##### Exercise materials #####
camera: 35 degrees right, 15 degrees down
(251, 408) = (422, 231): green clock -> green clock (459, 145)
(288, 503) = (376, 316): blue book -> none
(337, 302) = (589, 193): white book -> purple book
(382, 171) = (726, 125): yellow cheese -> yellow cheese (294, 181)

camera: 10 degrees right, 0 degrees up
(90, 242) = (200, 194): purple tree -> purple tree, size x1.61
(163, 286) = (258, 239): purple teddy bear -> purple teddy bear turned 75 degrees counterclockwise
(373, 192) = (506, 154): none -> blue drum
#####
##### Exercise materials #####
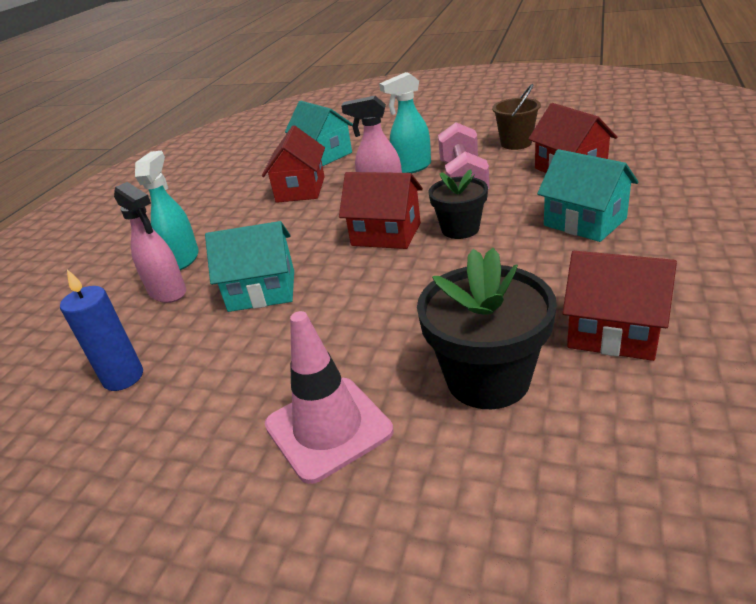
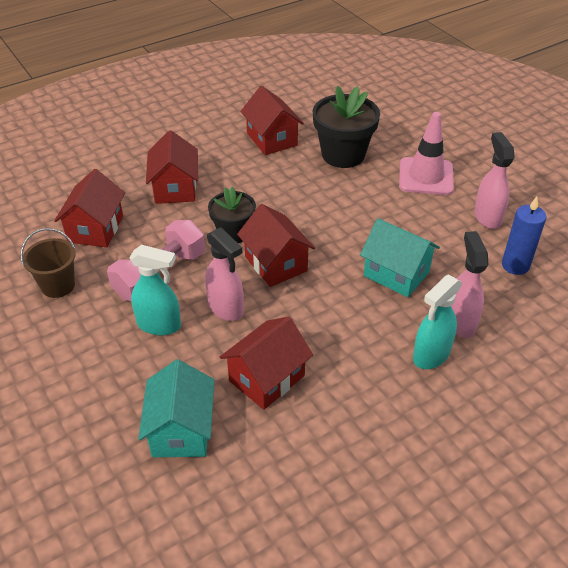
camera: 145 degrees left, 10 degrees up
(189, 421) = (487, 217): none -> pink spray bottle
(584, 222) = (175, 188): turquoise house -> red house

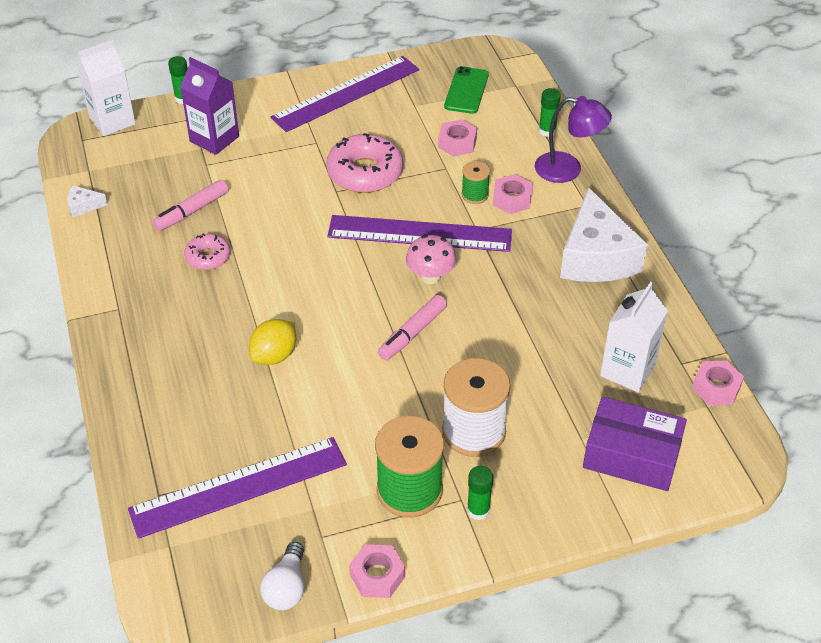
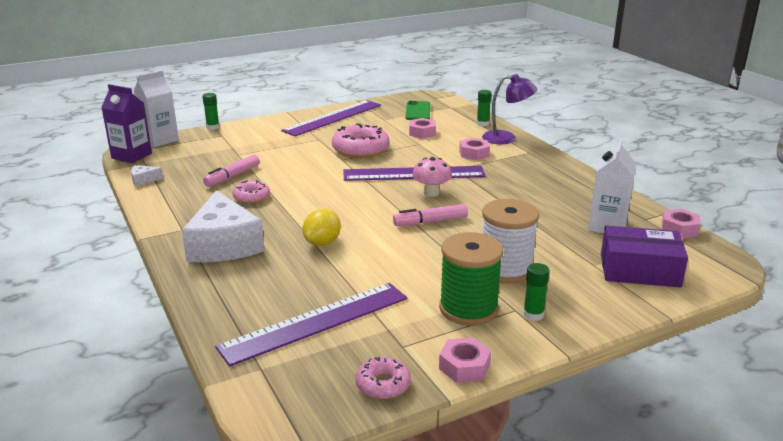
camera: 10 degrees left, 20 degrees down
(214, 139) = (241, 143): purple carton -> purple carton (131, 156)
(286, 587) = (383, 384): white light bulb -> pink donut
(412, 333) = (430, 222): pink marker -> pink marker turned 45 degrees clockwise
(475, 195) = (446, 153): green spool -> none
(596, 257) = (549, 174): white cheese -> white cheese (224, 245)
#####
● Prompt:
Copy out each line of the data above, exactly, if it lies between the line holding "camera: 35 degrees right, 15 degrees down" and the line holding "(373, 192) = (506, 154): none -> blue drum", inclusive; copy no other line.

● Reply:
camera: 35 degrees right, 15 degrees down
(251, 408) = (422, 231): green clock -> green clock (459, 145)
(288, 503) = (376, 316): blue book -> none
(337, 302) = (589, 193): white book -> purple book
(382, 171) = (726, 125): yellow cheese -> yellow cheese (294, 181)

camera: 10 degrees right, 0 degrees up
(90, 242) = (200, 194): purple tree -> purple tree, size x1.61
(163, 286) = (258, 239): purple teddy bear -> purple teddy bear turned 75 degrees counterclockwise
(373, 192) = (506, 154): none -> blue drum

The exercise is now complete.